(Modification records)

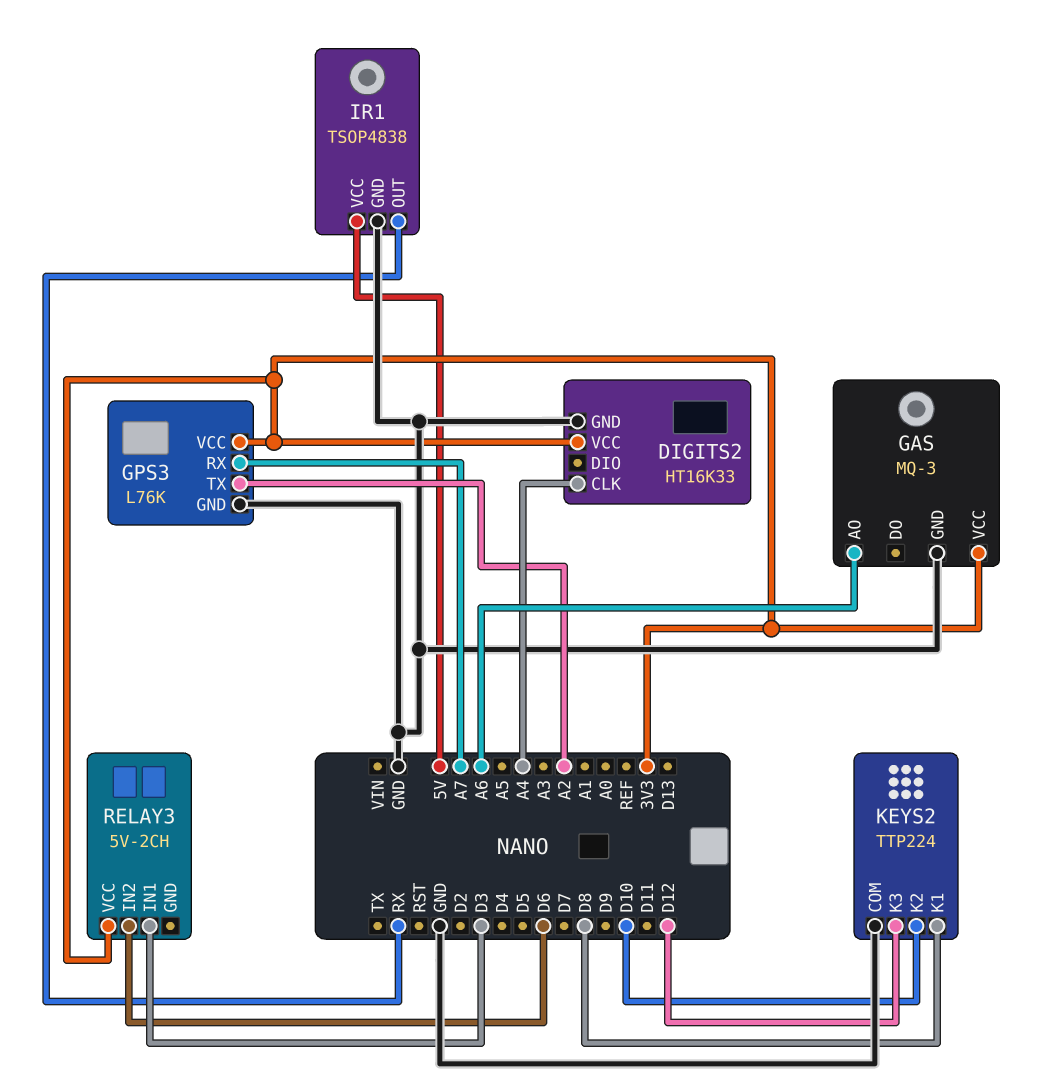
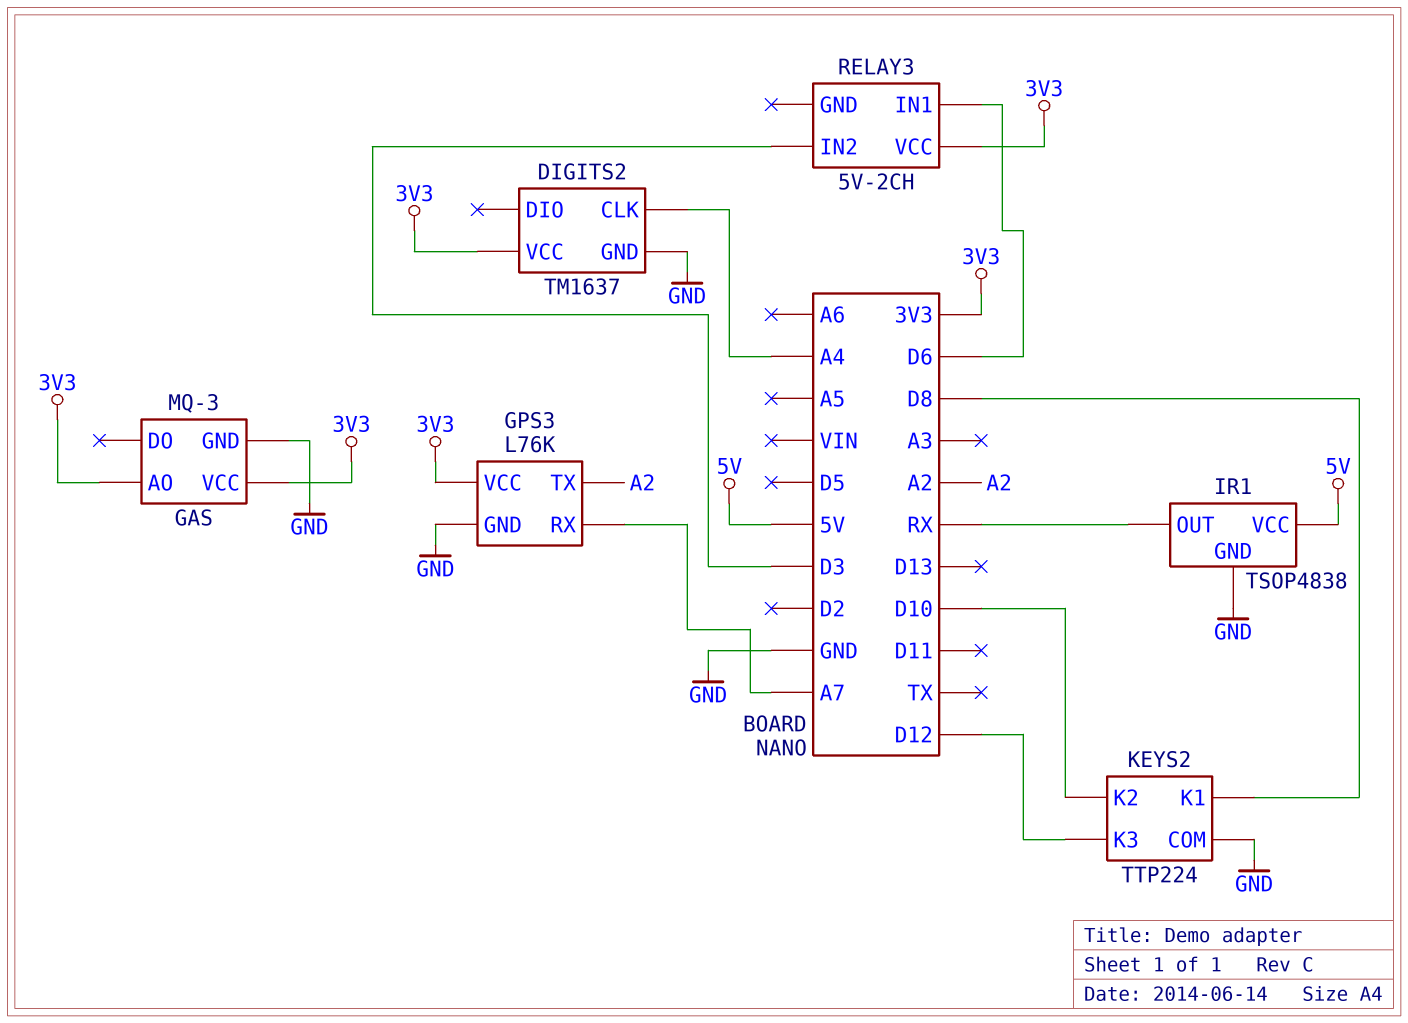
DIGITS2: HT16K33 -> TM1637
GAS pin AO: A6 -> 3V3
RELAY3 pin IN1: D3 -> D6
RELAY3 pin IN2: D6 -> D3

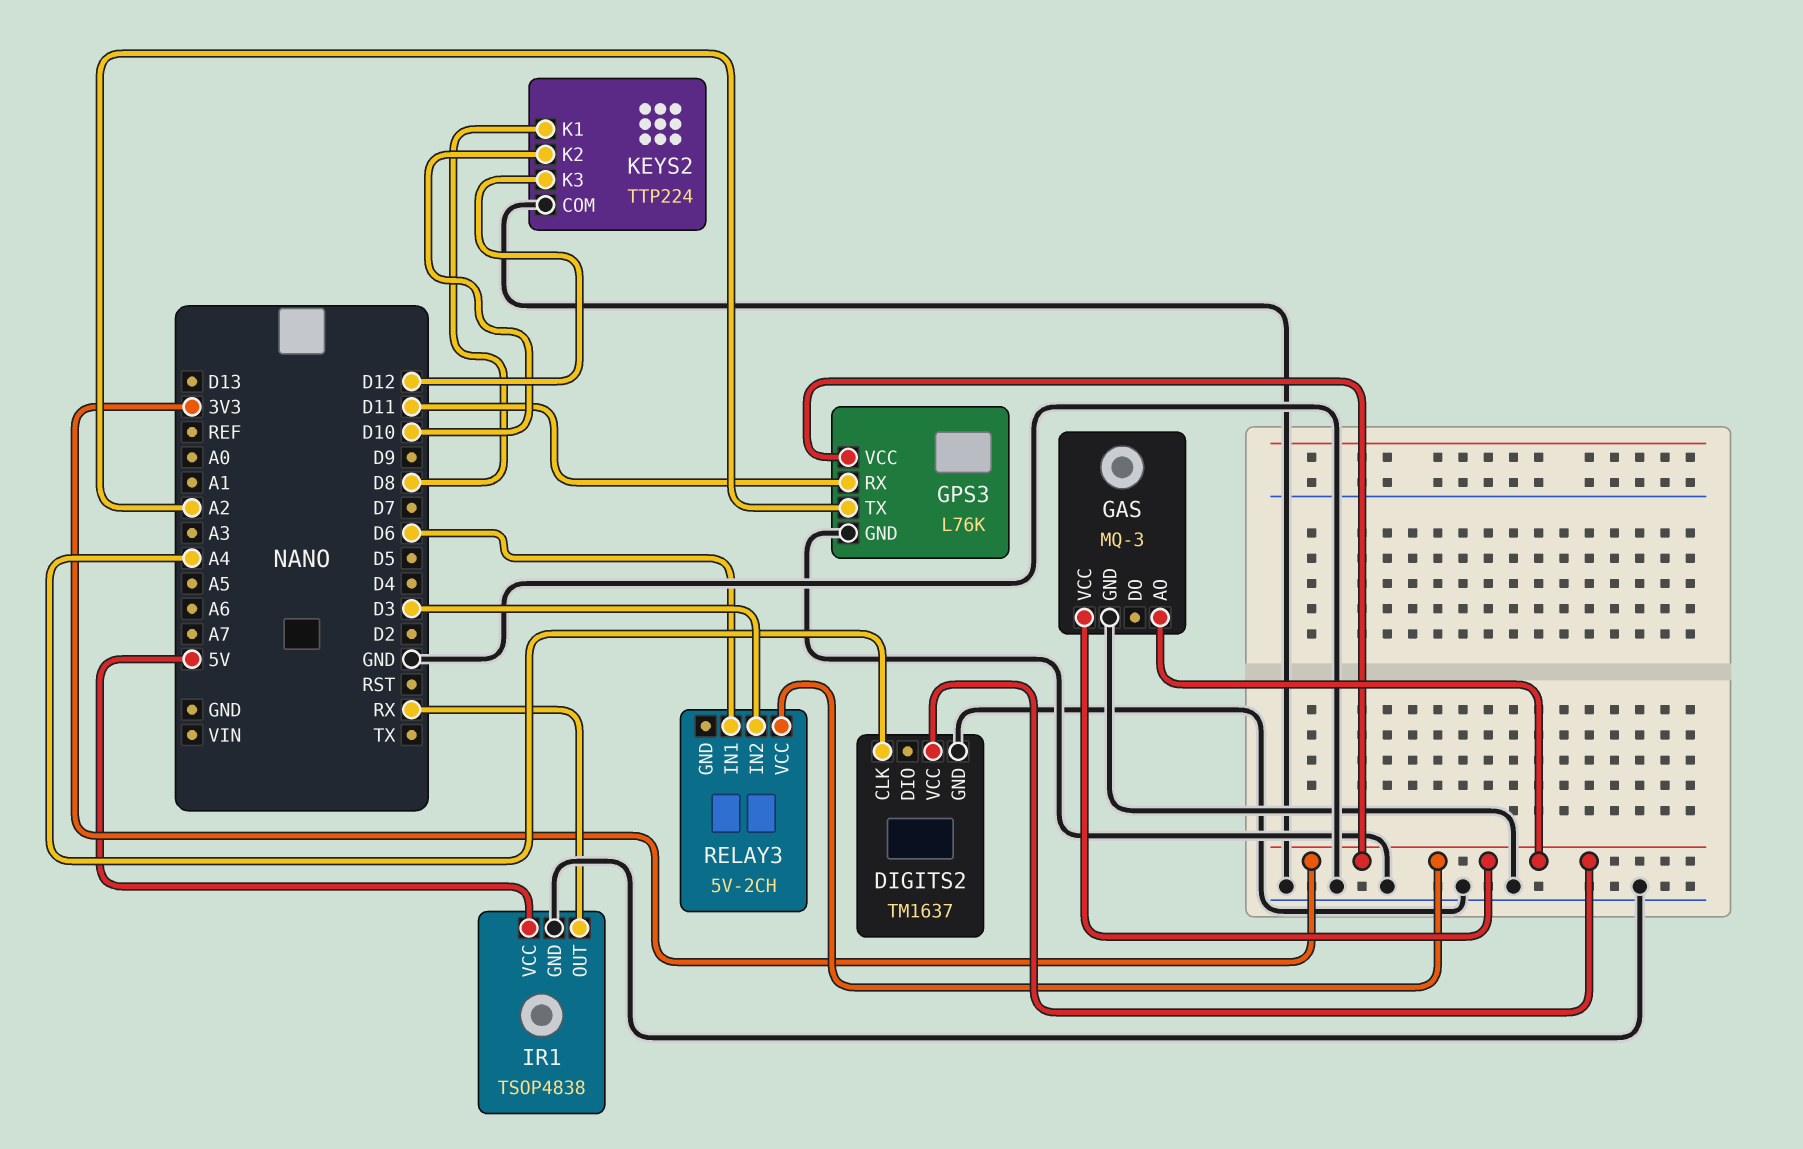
GPS3 pin RX: A7 -> D11

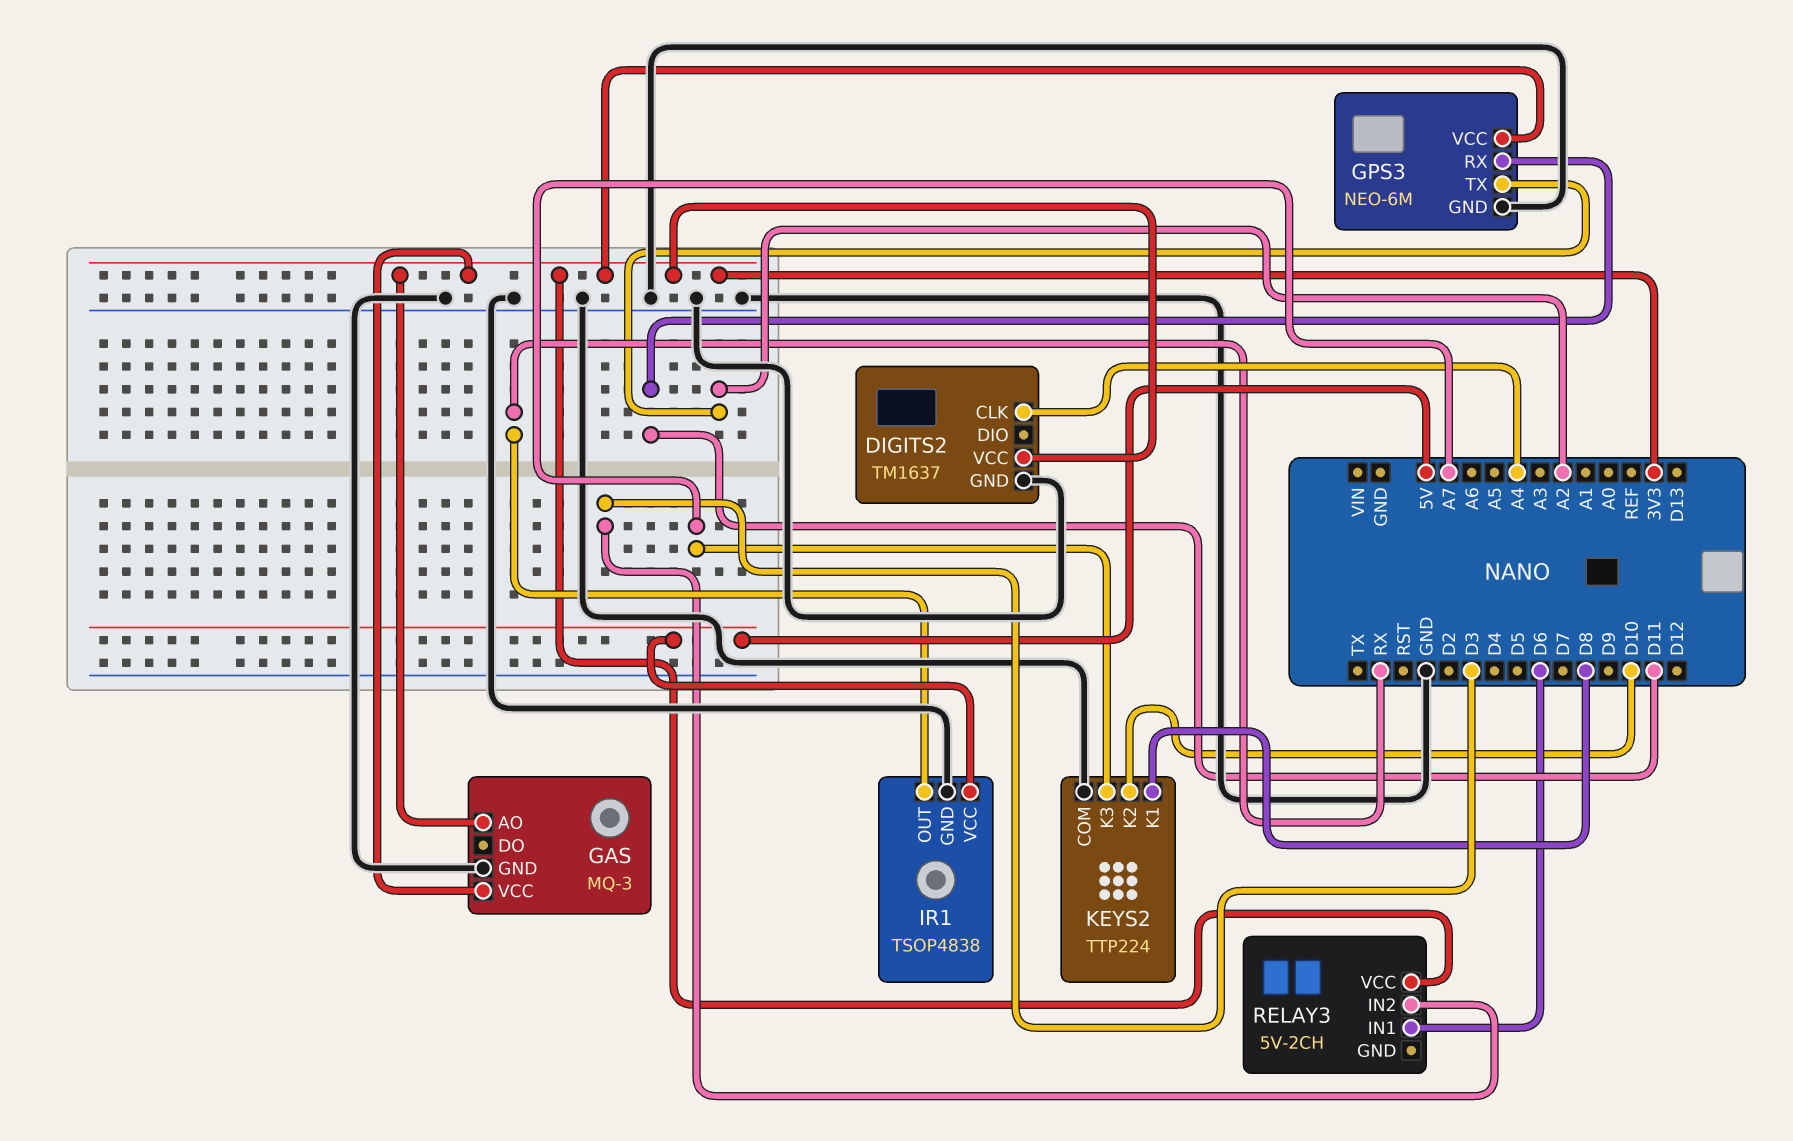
GPS3: L76K -> NEO-6M
KEYS2 pin K3: D12 -> A7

THE TASK> Only the lines from the one with "GPS3 pin RX: A7 -> D11" through the last line above belong in the answer. Reproduce them exactly, without the pictures.

RESULT OF THE TASK>
GPS3 pin RX: A7 -> D11

GPS3: L76K -> NEO-6M
KEYS2 pin K3: D12 -> A7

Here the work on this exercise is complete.